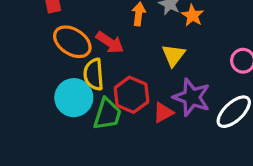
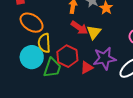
red arrow: (110, 42) -> (79, 28), moved
purple star: (192, 97) -> (105, 58), turned -30

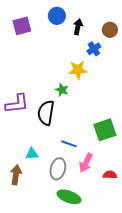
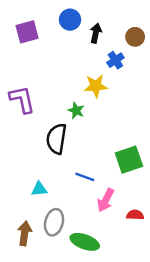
purple L-shape: (17, 104) -> (22, 99), moved, turned -95
gray ellipse: (58, 169) -> (54, 222), moved
brown arrow: (16, 175) -> (25, 233), moved

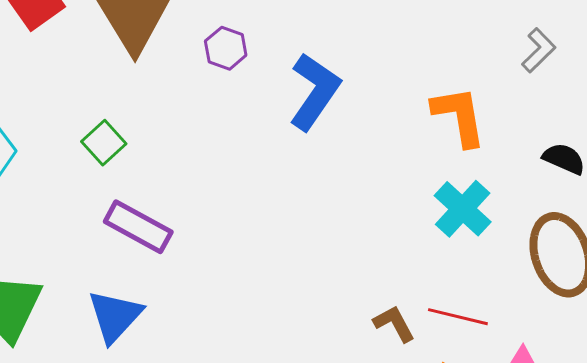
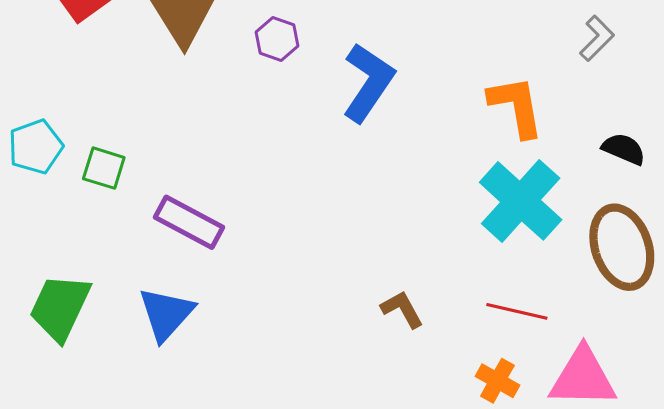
green square: (104, 143) -> (104, 168), moved, turned -30
cyan cross: (463, 209) -> (521, 201), size x1.4
brown L-shape: (394, 324) -> (402, 309), moved

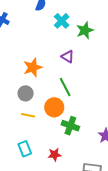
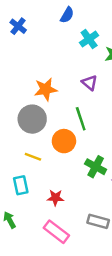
gray circle: (26, 93) -> (32, 119), size x1.5
yellow line: (28, 115) -> (33, 157), moved
green cross: (70, 126) -> (96, 167), moved

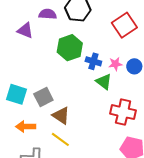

What is required:
Send back the data above verbatim, leaving out its pictures.

Reply:
red arrow: (110, 42) -> (79, 28), moved
purple star: (192, 97) -> (105, 58), turned -30

purple L-shape: (17, 104) -> (22, 99), moved, turned -95
gray ellipse: (58, 169) -> (54, 222), moved
brown arrow: (16, 175) -> (25, 233), moved

green square: (104, 143) -> (104, 168), moved, turned -30
cyan cross: (463, 209) -> (521, 201), size x1.4
brown L-shape: (394, 324) -> (402, 309), moved

gray circle: (26, 93) -> (32, 119), size x1.5
yellow line: (28, 115) -> (33, 157), moved
green cross: (70, 126) -> (96, 167), moved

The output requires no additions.